Exercise prompt => Copy exactly the lines from the line holding "yellow slope E7:E8" through the end of the material, and no others; pictures stay out.

========================================================================

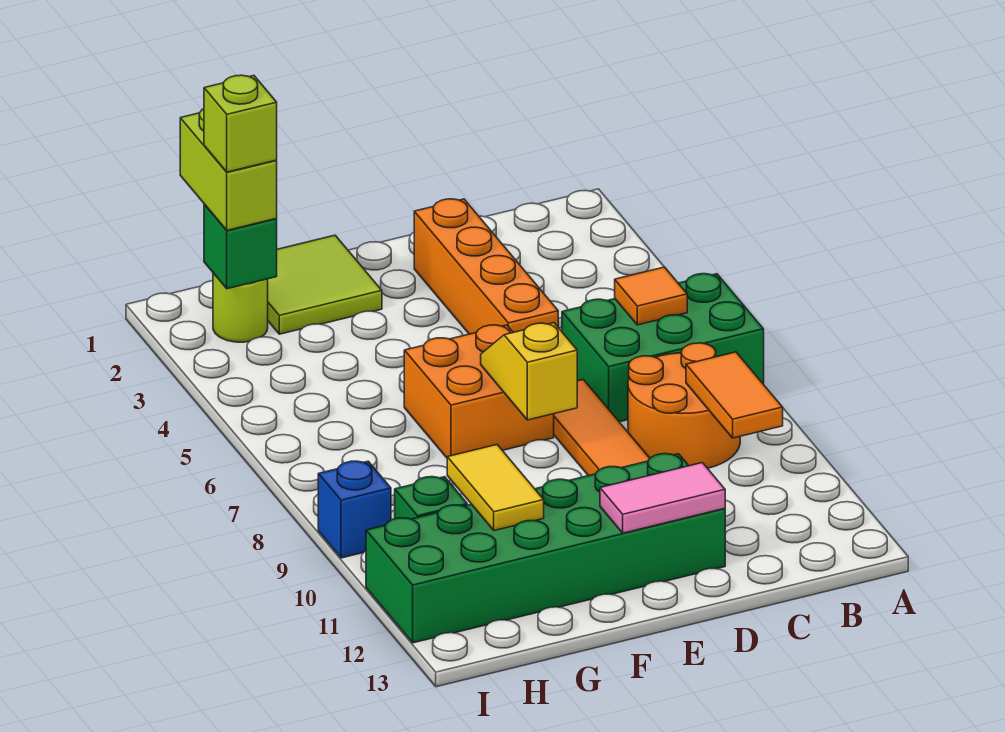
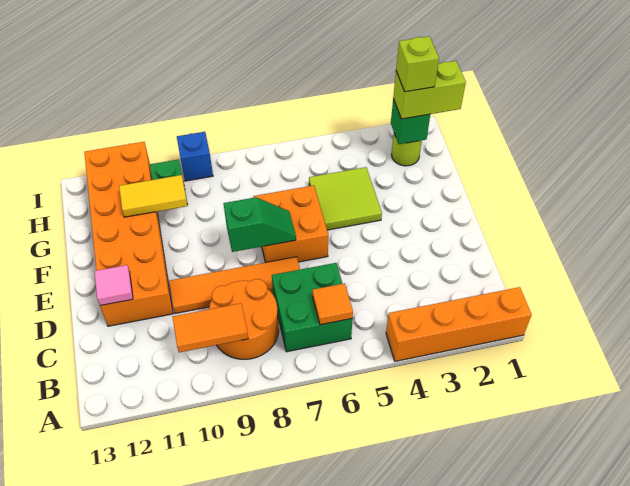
green brick A6:C7 level 1 -> green brick B6:C7 level 1
orange brick D2:D5 level 1 -> orange brick A1:A4 level 1
green brick D11:I12 level 1 -> orange brick D11:I12 level 1
pink tile D12:E12 level 2 -> pink tile D12 level 2
yellow slope E7:E8 level 2 top 8 -> green slope E7:E8 level 2 top 8
lime tile F1:G2 level 1 -> lime tile F4:G5 level 1

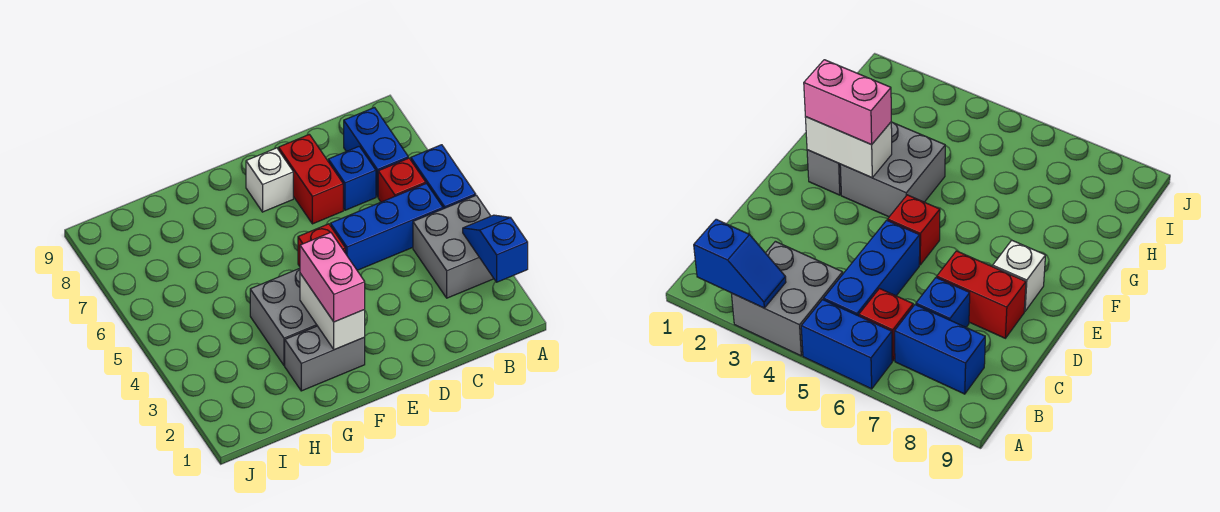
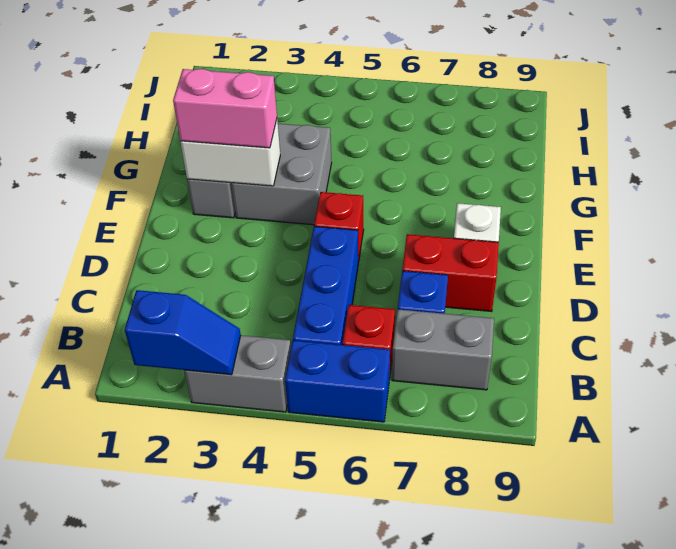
grey brick A3:B4 level 1 -> grey brick A3:A4 level 1
blue brick B7:B8 level 1 -> grey brick B7:B8 level 1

========================================================================

Solution to this exercise =>
yellow slope E7:E8 level 2 top 8 -> green slope E7:E8 level 2 top 8
lime tile F1:G2 level 1 -> lime tile F4:G5 level 1

grey brick A3:B4 level 1 -> grey brick A3:A4 level 1
blue brick B7:B8 level 1 -> grey brick B7:B8 level 1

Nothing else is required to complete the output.